DATA EXCERPT ::

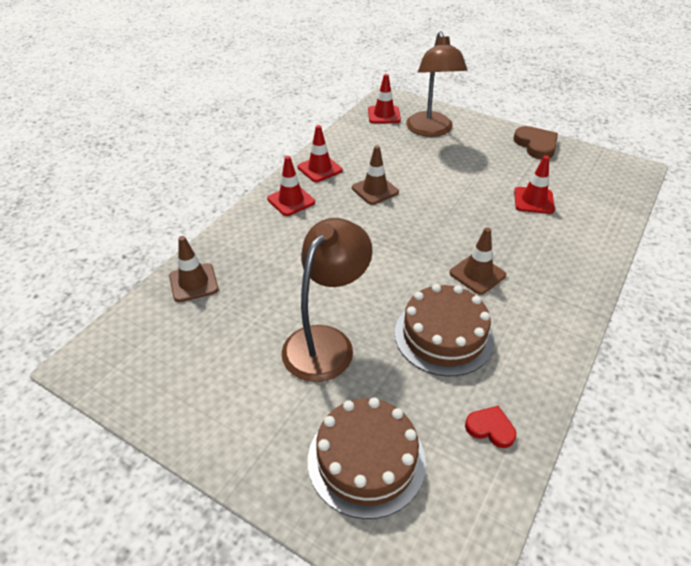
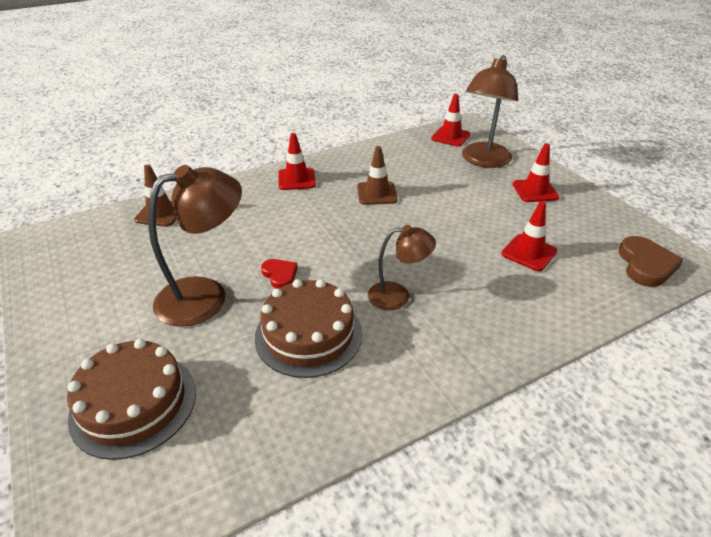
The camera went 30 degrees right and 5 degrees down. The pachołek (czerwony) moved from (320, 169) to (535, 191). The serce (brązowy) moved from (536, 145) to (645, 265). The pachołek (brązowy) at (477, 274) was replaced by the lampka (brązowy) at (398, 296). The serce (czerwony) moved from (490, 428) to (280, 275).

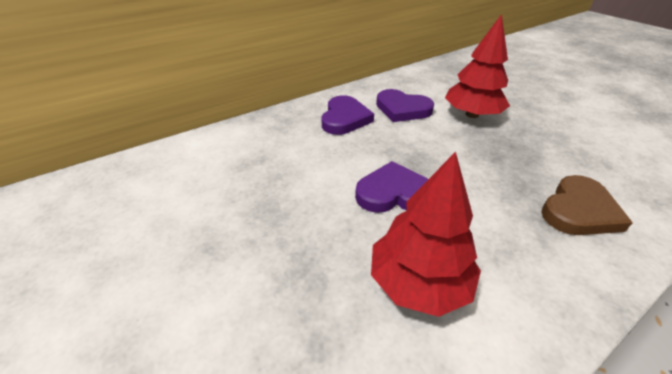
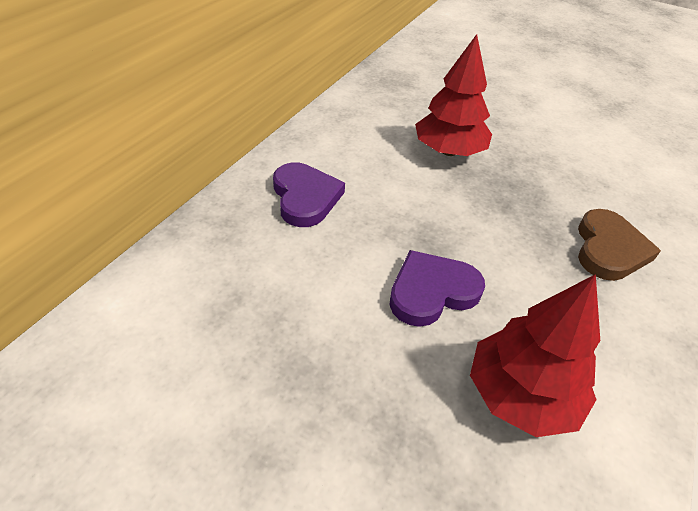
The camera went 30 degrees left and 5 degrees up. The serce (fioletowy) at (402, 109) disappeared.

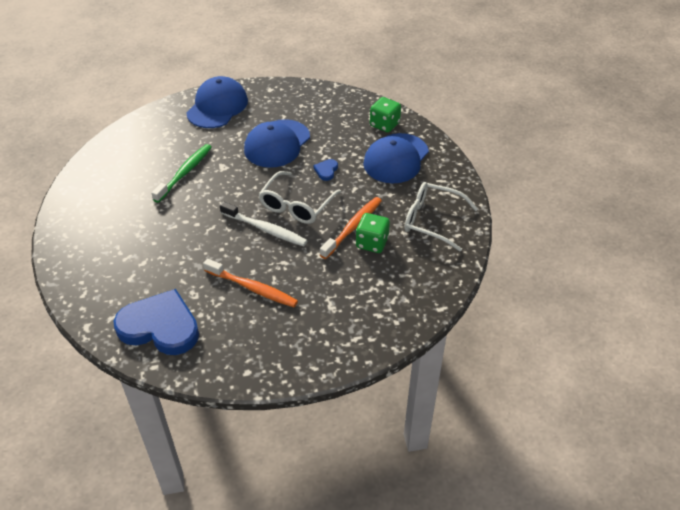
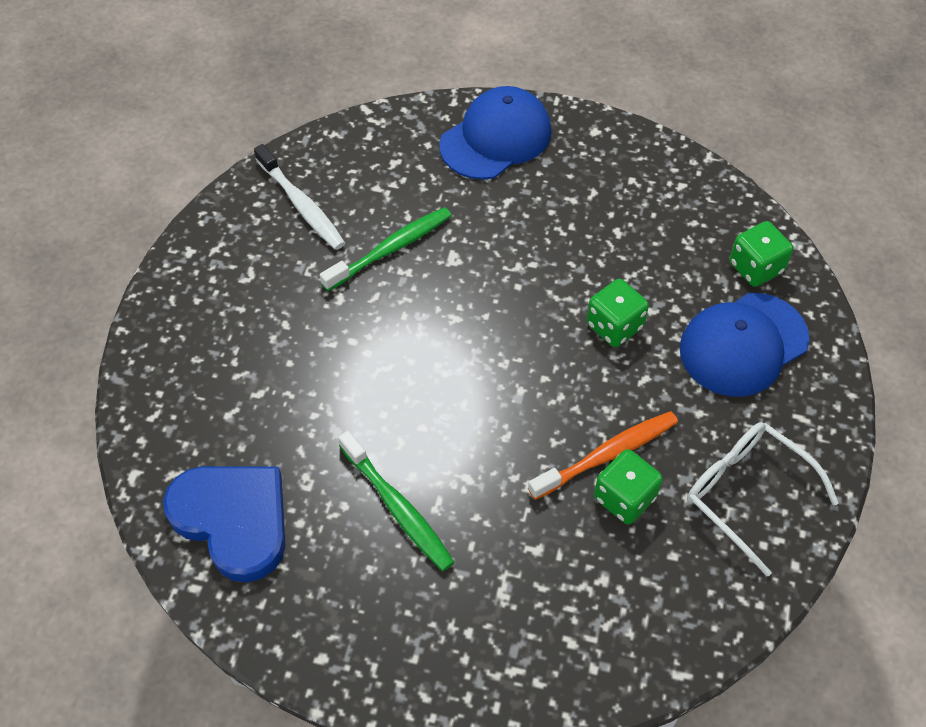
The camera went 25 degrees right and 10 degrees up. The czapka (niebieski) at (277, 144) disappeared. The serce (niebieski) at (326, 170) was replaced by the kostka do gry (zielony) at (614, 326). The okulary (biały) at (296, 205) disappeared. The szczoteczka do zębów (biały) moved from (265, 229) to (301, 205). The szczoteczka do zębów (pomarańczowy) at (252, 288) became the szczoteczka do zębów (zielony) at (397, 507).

EXERCISE :: Only the words belong in your copy: restate the data above exactly and leave the images out.

EXERCISE RESULT ::
The camera went 30 degrees right and 5 degrees down. The pachołek (czerwony) moved from (320, 169) to (535, 191). The serce (brązowy) moved from (536, 145) to (645, 265). The pachołek (brązowy) at (477, 274) was replaced by the lampka (brązowy) at (398, 296). The serce (czerwony) moved from (490, 428) to (280, 275).

The camera went 30 degrees left and 5 degrees up. The serce (fioletowy) at (402, 109) disappeared.

The camera went 25 degrees right and 10 degrees up. The czapka (niebieski) at (277, 144) disappeared. The serce (niebieski) at (326, 170) was replaced by the kostka do gry (zielony) at (614, 326). The okulary (biały) at (296, 205) disappeared. The szczoteczka do zębów (biały) moved from (265, 229) to (301, 205). The szczoteczka do zębów (pomarańczowy) at (252, 288) became the szczoteczka do zębów (zielony) at (397, 507).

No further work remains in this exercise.